Task to carry out: Please go through the records below and return every line holding the word "plus".

──────── Material to process

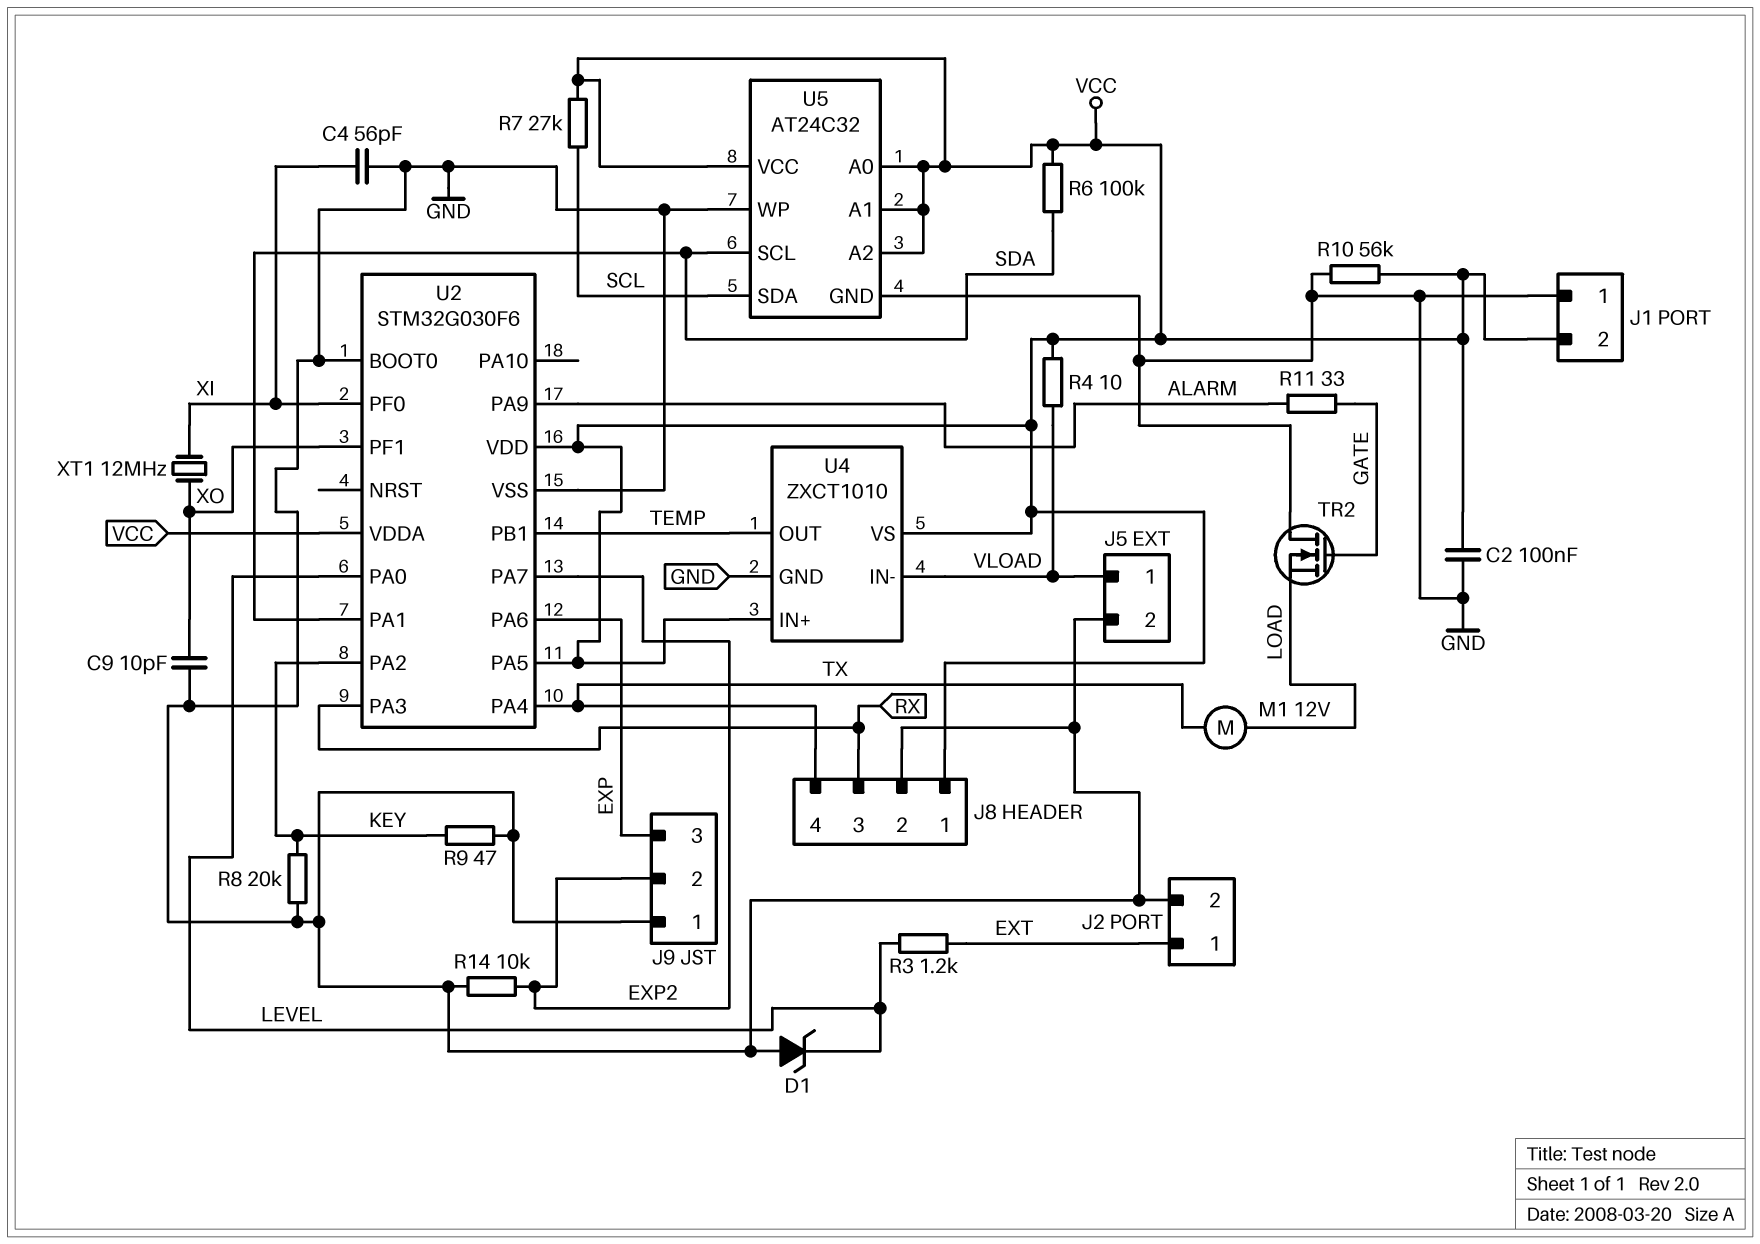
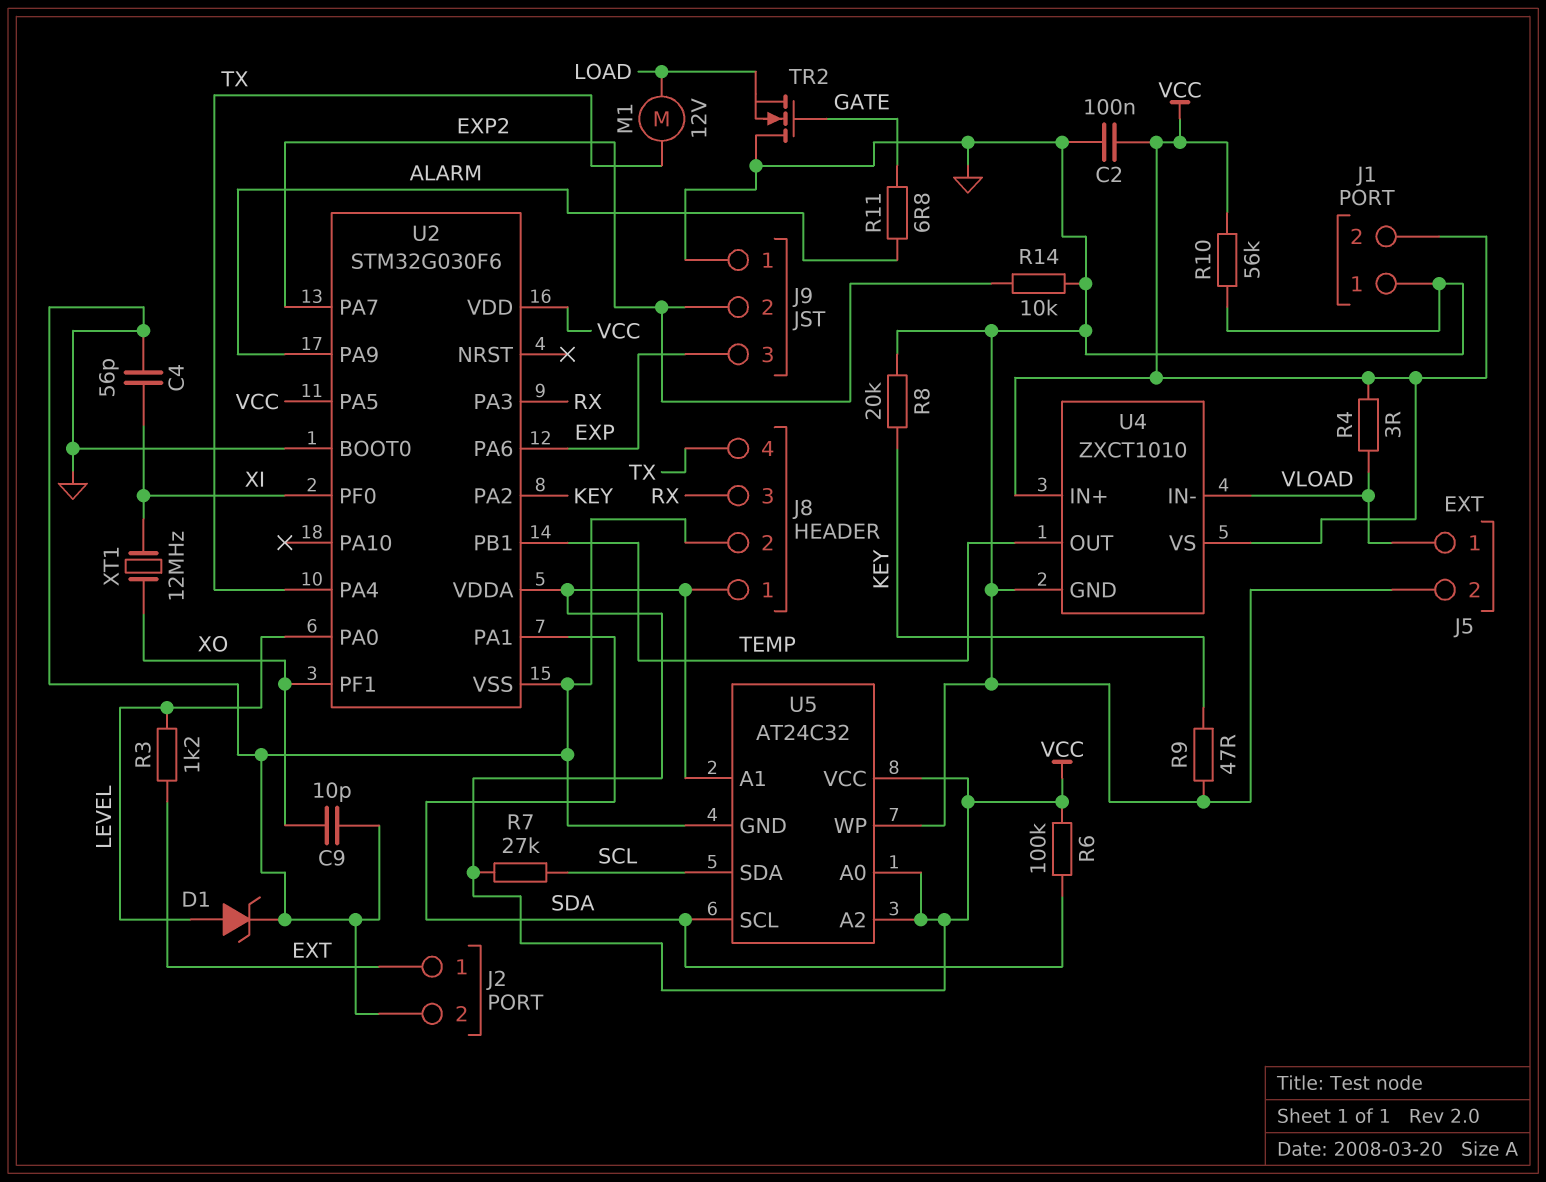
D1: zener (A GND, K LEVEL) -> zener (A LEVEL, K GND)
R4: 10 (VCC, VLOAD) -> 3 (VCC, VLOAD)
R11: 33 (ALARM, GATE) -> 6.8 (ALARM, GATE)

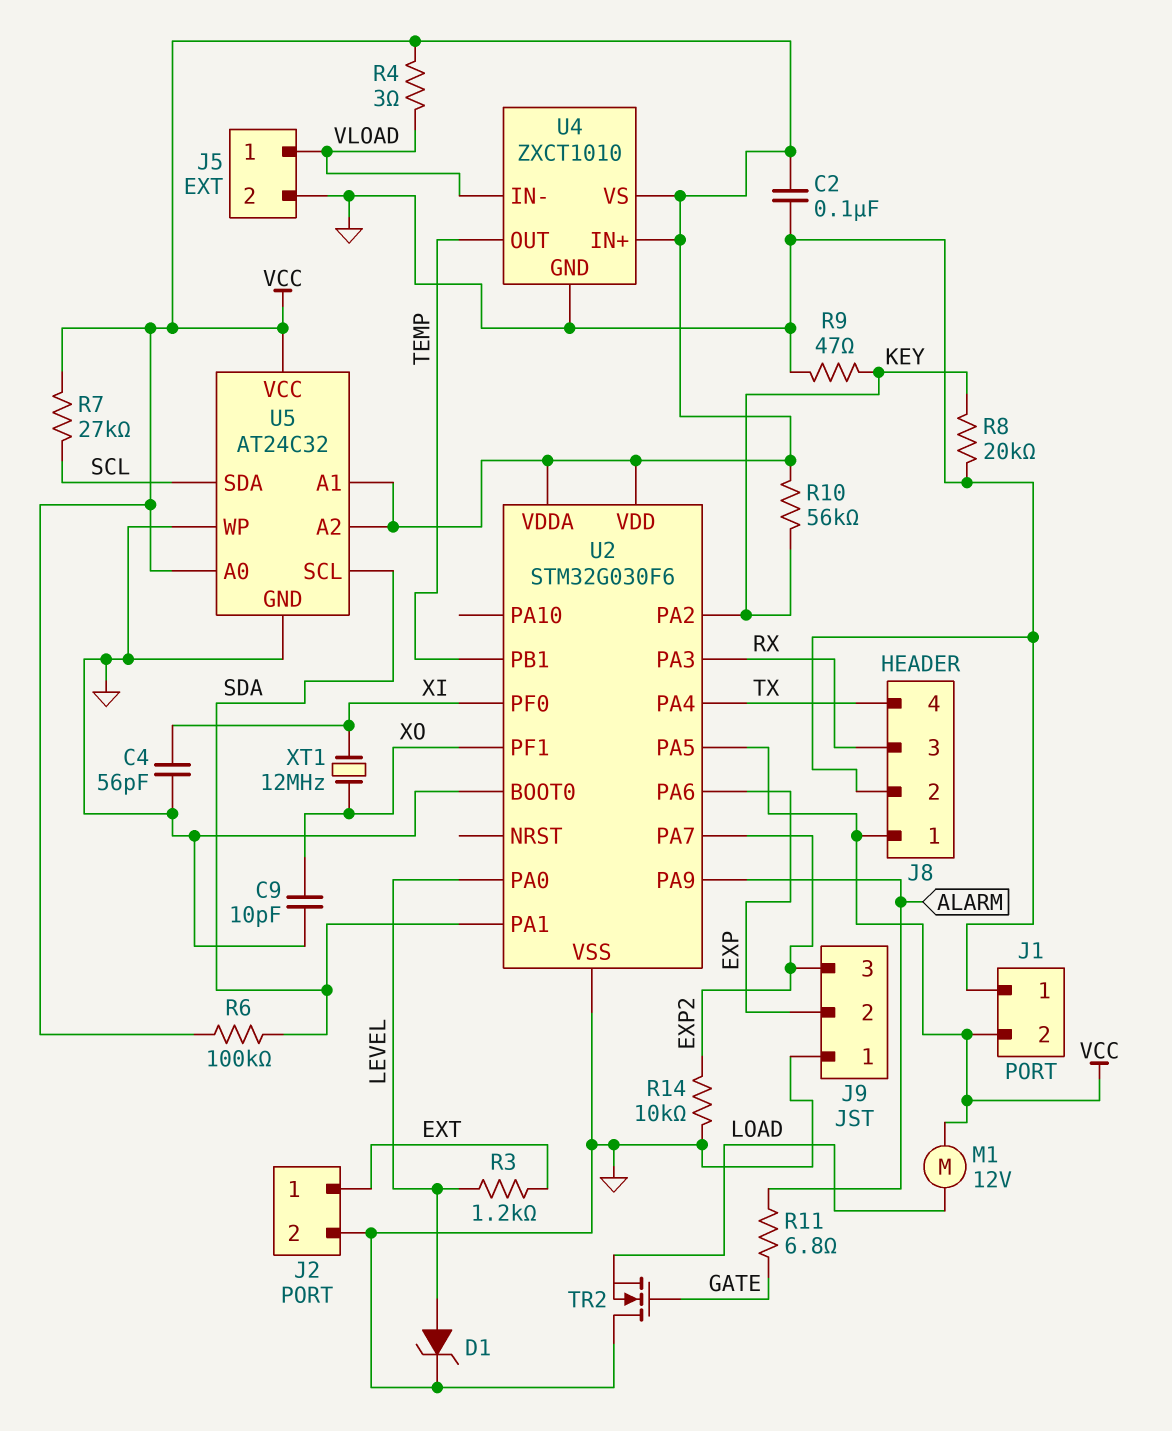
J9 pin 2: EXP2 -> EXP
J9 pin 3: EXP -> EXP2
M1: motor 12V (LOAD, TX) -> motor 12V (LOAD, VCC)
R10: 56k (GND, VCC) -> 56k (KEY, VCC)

────────────────
──────── Material to process

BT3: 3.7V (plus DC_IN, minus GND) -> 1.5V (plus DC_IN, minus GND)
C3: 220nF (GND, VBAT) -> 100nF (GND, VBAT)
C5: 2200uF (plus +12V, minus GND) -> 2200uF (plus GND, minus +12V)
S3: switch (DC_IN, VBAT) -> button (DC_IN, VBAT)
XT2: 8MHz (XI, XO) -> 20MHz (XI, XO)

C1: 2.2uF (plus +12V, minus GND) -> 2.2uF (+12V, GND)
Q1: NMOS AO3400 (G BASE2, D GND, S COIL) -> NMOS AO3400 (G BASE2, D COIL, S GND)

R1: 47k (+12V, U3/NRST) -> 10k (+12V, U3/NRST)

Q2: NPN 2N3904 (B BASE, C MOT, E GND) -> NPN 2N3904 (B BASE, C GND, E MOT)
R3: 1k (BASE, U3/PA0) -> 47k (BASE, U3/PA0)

────────────────

Expected answer:
BT3: 3.7V (plus DC_IN, minus GND) -> 1.5V (plus DC_IN, minus GND)
C5: 2200uF (plus +12V, minus GND) -> 2200uF (plus GND, minus +12V)
C1: 2.2uF (plus +12V, minus GND) -> 2.2uF (+12V, GND)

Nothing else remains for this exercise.